## Ziel der Übung:
Geben Sie an, wie viele der folgenden Zeilen die Zeichenfolge "farthest" enthalten, wobei Groß- und Kleinschreibung zu beachten ist. Nennen Sie ausschließlich die Zahl.

Gespeicherte Dateneinträge:

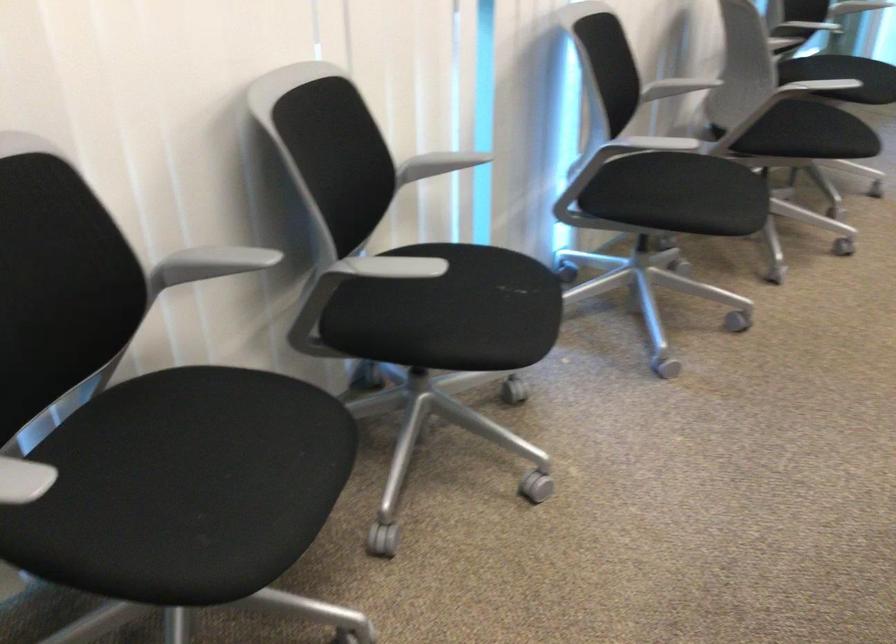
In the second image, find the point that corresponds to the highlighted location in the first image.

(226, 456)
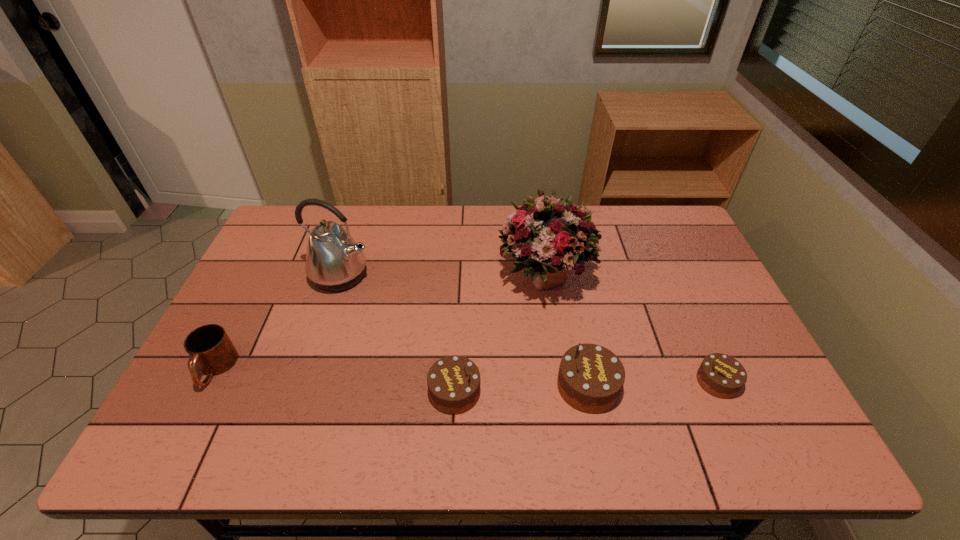
Identify the location of vacant space located 0.150m on the left of the second chocolate cake from right to left. The width and height of the screenshot is (960, 540). (495, 386).

The height and width of the screenshot is (540, 960). In order to click on vacant space situated 0.100m on the back of the rightmost chocolate cake in this screenshot , I will do `click(696, 334)`.

Identify the location of free space located on the left of the kettle. coord(265,275).

You are a GUI agent. You are given a task and a screenshot of the screen. Output one action in this format:
    pyautogui.click(x=<x>, y=<y>)
    Task: Click on the free space located 0.090m on the front of the bouquet
    
    Given the screenshot: What is the action you would take?
    pyautogui.click(x=554, y=340)

This screenshot has height=540, width=960. In order to click on free space located 0.050m on the side of the leftmost object with the handle in this screenshot , I will do `click(193, 412)`.

You are a GUI agent. You are given a task and a screenshot of the screen. Output one action in this format:
    pyautogui.click(x=<x>, y=<y>)
    Task: Click on the object present at the far edge
    The image size is (960, 540).
    Given the screenshot: What is the action you would take?
    pyautogui.click(x=549, y=236)

Find the location of `mug present at the near edge`. mug present at the near edge is located at coordinates (211, 350).

In order to click on object that is positioned at the left edge in this screenshot , I will do `click(211, 350)`.

Find the location of a particular element. Image resolution: width=960 pixels, height=540 pixels. object located in the right edge section of the desktop is located at coordinates (720, 375).

Locate an element on the screen. The height and width of the screenshot is (540, 960). object that is at the near left corner is located at coordinates (211, 350).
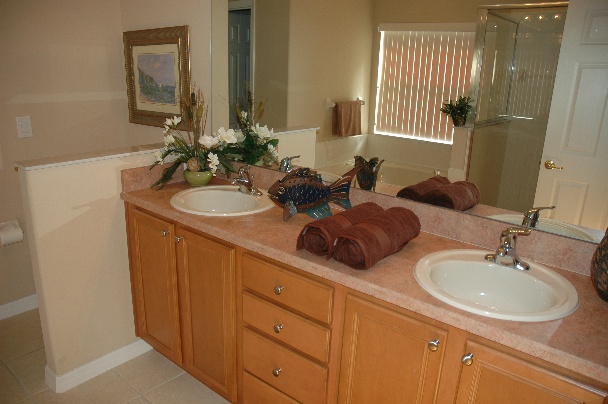
At what (x,y) coordinates should I click in order to perform the action: click on knob. Please return your answer as a coordinate pair (x, y). Looking at the image, I should click on (440, 353), (469, 357), (280, 282), (280, 321), (278, 361).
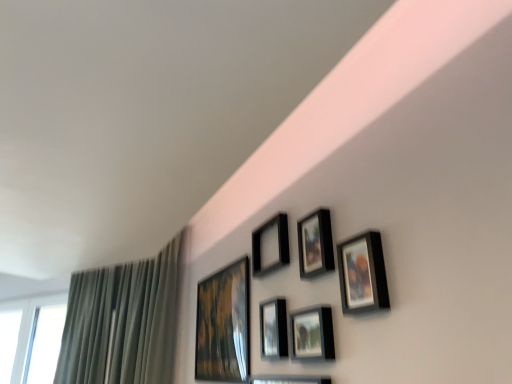
Question: From the image's perspective, is matte black picture frame at upper center, the 5th picture frame positioned from the left, located above or below matte black picture frame at center, the 3th picture frame viewed from the left?

Choices:
 (A) above
 (B) below

Answer: (A)

Question: Looking at their shapes, would you say matte black picture frame at upper center, arranged as the 2th picture frame when viewed from the right, is wider or thinner than matte black picture frame at center, the fourth picture frame from the right?

Choices:
 (A) wide
 (B) thin

Answer: (B)

Question: Which is nearer to the matte black picture frame at upper center, the 5th picture frame positioned from the left?

Choices:
 (A) matte gold painting at upper center, which is the sixth picture frame from right to left
 (B) white glass window at lower left
 (C) matte black picture frame at upper right, arranged as the 6th picture frame when viewed from the left
 (D) matte black picture frame at lower center, which is counted as the 4th picture frame, starting from the left
 (E) matte black picture frame at center, the 3th picture frame viewed from the left

Answer: (C)

Question: Based on their relative distances, which object is nearer to the matte black picture frame at upper right, arranged as the 1th picture frame when viewed from the right?

Choices:
 (A) matte gold painting at upper center, which is the sixth picture frame from right to left
 (B) matte black picture frame at upper center, which ranks as the fifth picture frame in right-to-left order
 (C) matte black picture frame at center, the fourth picture frame from the right
 (D) green fabric curtain at left
 (E) matte black picture frame at upper center, arranged as the 2th picture frame when viewed from the right

Answer: (E)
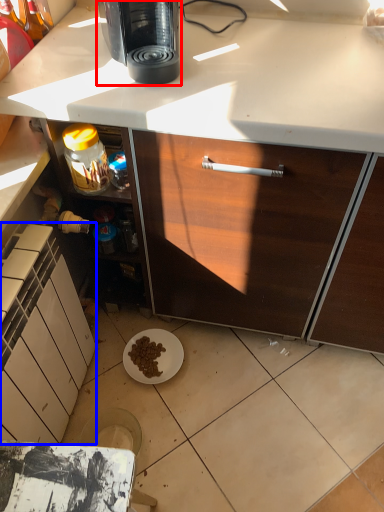
Question: Which object appears farthest to the camera in this image, coffee maker (highlighted by a red box) or cabinetry (highlighted by a blue box)?

Choices:
 (A) coffee maker
 (B) cabinetry

Answer: (A)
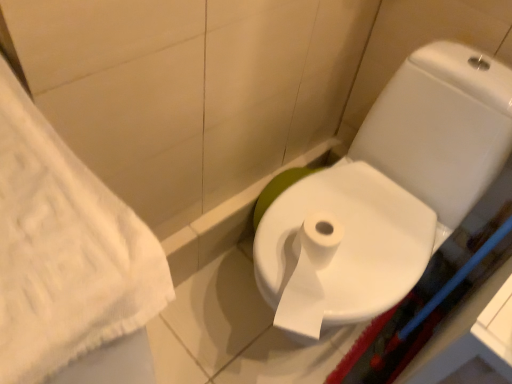
Question: Is white glossy toilet at center inside the boundaries of white textured towel at left, or outside?

Choices:
 (A) inside
 (B) outside

Answer: (B)

Question: From a real-world perspective, is white glossy toilet at center physically located above or below white textured towel at left?

Choices:
 (A) below
 (B) above

Answer: (A)

Question: Estimate the real-world distances between objects in this image. Which object is farther from the white glossy toilet at center?

Choices:
 (A) white textured towel at left
 (B) white paper bidet at center

Answer: (A)

Question: Which of these objects is positioned closest to the white glossy toilet at center?

Choices:
 (A) white paper bidet at center
 (B) white textured towel at left

Answer: (A)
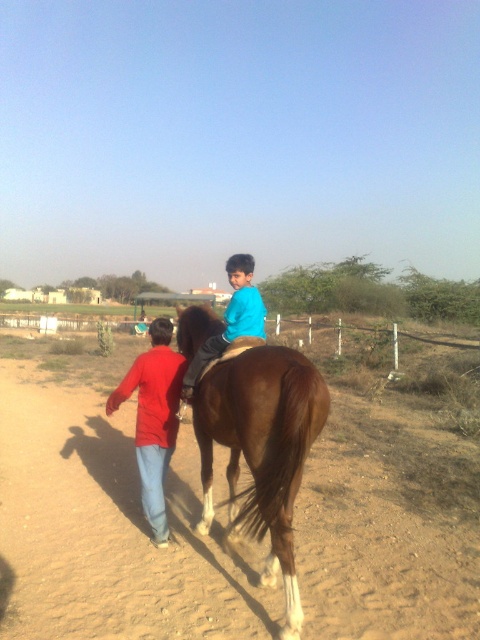
You are standing on the dirt path in the rural scene and want to walk towards the two points marked in the image. Which point, point [160,358] or point [191,392], should you head toward if you want to reach the one closer to you first?

You should head toward point [160,358] first because it is closer to you than point [191,392].

You are a photographer positioned at the starting point of the dirt path. You want to capture a photo of both the red cotton shirt at left and the blue matte shirt at center in the same frame. Based on their positions, which shirt should you focus on first to ensure both are in focus?

The blue matte shirt at center is behind the red cotton shirt at left, so you should focus on the blue matte shirt at center first to ensure both are in focus.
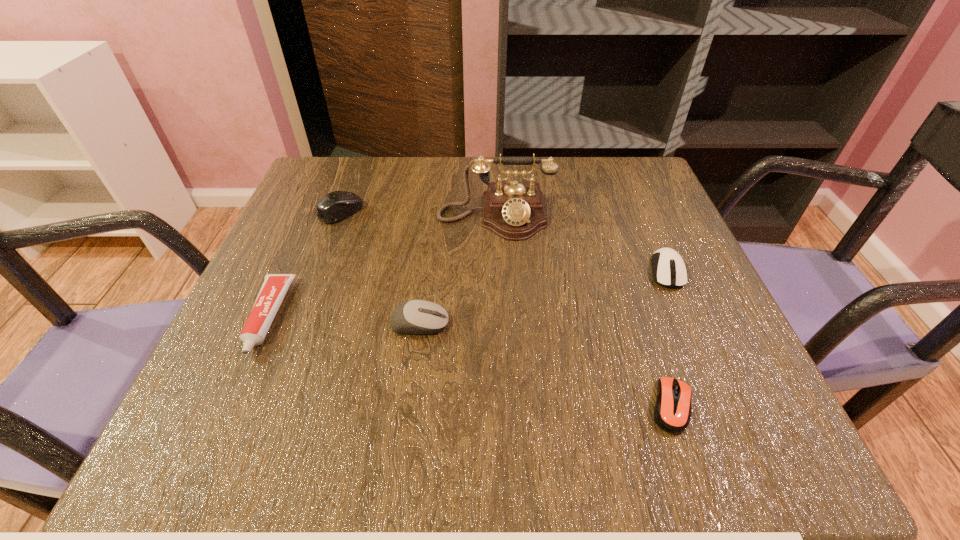
Find the location of a particular element. This screenshot has height=540, width=960. vacant space that's between the toothpaste and the rightmost object is located at coordinates (468, 294).

This screenshot has height=540, width=960. I want to click on free space between the nearest computer mouse and the second nearest computer mouse, so click(x=546, y=365).

This screenshot has height=540, width=960. In order to click on free space that is in between the third farthest computer mouse and the toothpaste in this screenshot , I will do `click(344, 321)`.

Identify the location of empty location between the shortest computer mouse and the rightmost computer mouse. (669, 339).

Find the location of `unoccupied position between the farthest computer mouse and the second computer mouse from left to right`. unoccupied position between the farthest computer mouse and the second computer mouse from left to right is located at coordinates (380, 268).

Where is `vacant area between the nearest object and the toothpaste`? vacant area between the nearest object and the toothpaste is located at coordinates (470, 362).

## Lösung der Übung:
3